[Data excerpts]
-*-

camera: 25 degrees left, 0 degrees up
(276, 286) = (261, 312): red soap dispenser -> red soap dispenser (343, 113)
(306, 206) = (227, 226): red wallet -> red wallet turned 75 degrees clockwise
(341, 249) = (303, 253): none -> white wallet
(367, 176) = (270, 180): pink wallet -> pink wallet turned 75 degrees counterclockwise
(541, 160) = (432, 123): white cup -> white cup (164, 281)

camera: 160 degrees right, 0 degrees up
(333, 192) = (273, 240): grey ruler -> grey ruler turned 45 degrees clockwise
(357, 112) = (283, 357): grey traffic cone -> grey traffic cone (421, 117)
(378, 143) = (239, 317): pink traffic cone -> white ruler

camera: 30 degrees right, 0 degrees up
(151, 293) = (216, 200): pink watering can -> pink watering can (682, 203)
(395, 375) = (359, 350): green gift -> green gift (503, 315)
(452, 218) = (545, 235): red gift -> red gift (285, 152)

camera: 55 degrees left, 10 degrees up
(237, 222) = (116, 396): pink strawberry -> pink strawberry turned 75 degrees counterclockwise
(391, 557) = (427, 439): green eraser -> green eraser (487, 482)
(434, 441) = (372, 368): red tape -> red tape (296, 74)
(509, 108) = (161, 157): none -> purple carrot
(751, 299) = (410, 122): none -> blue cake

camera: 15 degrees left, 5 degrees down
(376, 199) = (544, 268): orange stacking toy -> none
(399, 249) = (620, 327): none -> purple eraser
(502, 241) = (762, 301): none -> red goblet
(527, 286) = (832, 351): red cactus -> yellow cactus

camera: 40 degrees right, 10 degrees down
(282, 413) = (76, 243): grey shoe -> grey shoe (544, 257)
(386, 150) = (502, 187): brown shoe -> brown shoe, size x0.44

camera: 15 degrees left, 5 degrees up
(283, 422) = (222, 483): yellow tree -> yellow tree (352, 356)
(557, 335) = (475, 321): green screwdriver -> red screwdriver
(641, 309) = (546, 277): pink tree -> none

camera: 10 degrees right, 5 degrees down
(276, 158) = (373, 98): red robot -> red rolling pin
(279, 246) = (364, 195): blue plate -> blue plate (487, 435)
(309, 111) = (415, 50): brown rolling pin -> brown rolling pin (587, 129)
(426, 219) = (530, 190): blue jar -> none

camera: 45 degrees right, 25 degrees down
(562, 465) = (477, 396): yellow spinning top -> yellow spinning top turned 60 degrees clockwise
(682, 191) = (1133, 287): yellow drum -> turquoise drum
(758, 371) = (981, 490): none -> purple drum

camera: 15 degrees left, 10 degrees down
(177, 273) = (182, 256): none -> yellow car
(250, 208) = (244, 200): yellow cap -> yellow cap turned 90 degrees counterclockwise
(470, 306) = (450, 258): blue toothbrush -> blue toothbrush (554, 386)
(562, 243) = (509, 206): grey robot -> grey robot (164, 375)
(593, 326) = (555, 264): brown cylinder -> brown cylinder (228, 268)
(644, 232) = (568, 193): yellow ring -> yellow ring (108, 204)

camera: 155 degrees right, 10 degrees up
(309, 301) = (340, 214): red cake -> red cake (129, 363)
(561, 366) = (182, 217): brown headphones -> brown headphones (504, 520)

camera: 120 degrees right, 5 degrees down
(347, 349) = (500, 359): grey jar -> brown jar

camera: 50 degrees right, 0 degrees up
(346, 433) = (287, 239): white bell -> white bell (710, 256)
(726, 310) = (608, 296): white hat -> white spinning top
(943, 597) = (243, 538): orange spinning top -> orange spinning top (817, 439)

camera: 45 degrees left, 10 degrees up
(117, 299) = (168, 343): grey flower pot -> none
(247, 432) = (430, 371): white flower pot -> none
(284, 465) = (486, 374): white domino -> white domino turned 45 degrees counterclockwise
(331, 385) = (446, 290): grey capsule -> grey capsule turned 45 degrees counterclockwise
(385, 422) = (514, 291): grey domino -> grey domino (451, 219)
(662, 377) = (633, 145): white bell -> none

-*-

### What is required
Reproduce all the data precisely, word for word.

### Solved exercise
camera: 25 degrees left, 0 degrees up
(276, 286) = (261, 312): red soap dispenser -> red soap dispenser (343, 113)
(306, 206) = (227, 226): red wallet -> red wallet turned 75 degrees clockwise
(341, 249) = (303, 253): none -> white wallet
(367, 176) = (270, 180): pink wallet -> pink wallet turned 75 degrees counterclockwise
(541, 160) = (432, 123): white cup -> white cup (164, 281)

camera: 160 degrees right, 0 degrees up
(333, 192) = (273, 240): grey ruler -> grey ruler turned 45 degrees clockwise
(357, 112) = (283, 357): grey traffic cone -> grey traffic cone (421, 117)
(378, 143) = (239, 317): pink traffic cone -> white ruler

camera: 30 degrees right, 0 degrees up
(151, 293) = (216, 200): pink watering can -> pink watering can (682, 203)
(395, 375) = (359, 350): green gift -> green gift (503, 315)
(452, 218) = (545, 235): red gift -> red gift (285, 152)

camera: 55 degrees left, 10 degrees up
(237, 222) = (116, 396): pink strawberry -> pink strawberry turned 75 degrees counterclockwise
(391, 557) = (427, 439): green eraser -> green eraser (487, 482)
(434, 441) = (372, 368): red tape -> red tape (296, 74)
(509, 108) = (161, 157): none -> purple carrot
(751, 299) = (410, 122): none -> blue cake

camera: 15 degrees left, 5 degrees down
(376, 199) = (544, 268): orange stacking toy -> none
(399, 249) = (620, 327): none -> purple eraser
(502, 241) = (762, 301): none -> red goblet
(527, 286) = (832, 351): red cactus -> yellow cactus

camera: 40 degrees right, 10 degrees down
(282, 413) = (76, 243): grey shoe -> grey shoe (544, 257)
(386, 150) = (502, 187): brown shoe -> brown shoe, size x0.44

camera: 15 degrees left, 5 degrees up
(283, 422) = (222, 483): yellow tree -> yellow tree (352, 356)
(557, 335) = (475, 321): green screwdriver -> red screwdriver
(641, 309) = (546, 277): pink tree -> none

camera: 10 degrees right, 5 degrees down
(276, 158) = (373, 98): red robot -> red rolling pin
(279, 246) = (364, 195): blue plate -> blue plate (487, 435)
(309, 111) = (415, 50): brown rolling pin -> brown rolling pin (587, 129)
(426, 219) = (530, 190): blue jar -> none

camera: 45 degrees right, 25 degrees down
(562, 465) = (477, 396): yellow spinning top -> yellow spinning top turned 60 degrees clockwise
(682, 191) = (1133, 287): yellow drum -> turquoise drum
(758, 371) = (981, 490): none -> purple drum

camera: 15 degrees left, 10 degrees down
(177, 273) = (182, 256): none -> yellow car
(250, 208) = (244, 200): yellow cap -> yellow cap turned 90 degrees counterclockwise
(470, 306) = (450, 258): blue toothbrush -> blue toothbrush (554, 386)
(562, 243) = (509, 206): grey robot -> grey robot (164, 375)
(593, 326) = (555, 264): brown cylinder -> brown cylinder (228, 268)
(644, 232) = (568, 193): yellow ring -> yellow ring (108, 204)

camera: 155 degrees right, 10 degrees up
(309, 301) = (340, 214): red cake -> red cake (129, 363)
(561, 366) = (182, 217): brown headphones -> brown headphones (504, 520)

camera: 120 degrees right, 5 degrees down
(347, 349) = (500, 359): grey jar -> brown jar

camera: 50 degrees right, 0 degrees up
(346, 433) = (287, 239): white bell -> white bell (710, 256)
(726, 310) = (608, 296): white hat -> white spinning top
(943, 597) = (243, 538): orange spinning top -> orange spinning top (817, 439)

camera: 45 degrees left, 10 degrees up
(117, 299) = (168, 343): grey flower pot -> none
(247, 432) = (430, 371): white flower pot -> none
(284, 465) = (486, 374): white domino -> white domino turned 45 degrees counterclockwise
(331, 385) = (446, 290): grey capsule -> grey capsule turned 45 degrees counterclockwise
(385, 422) = (514, 291): grey domino -> grey domino (451, 219)
(662, 377) = (633, 145): white bell -> none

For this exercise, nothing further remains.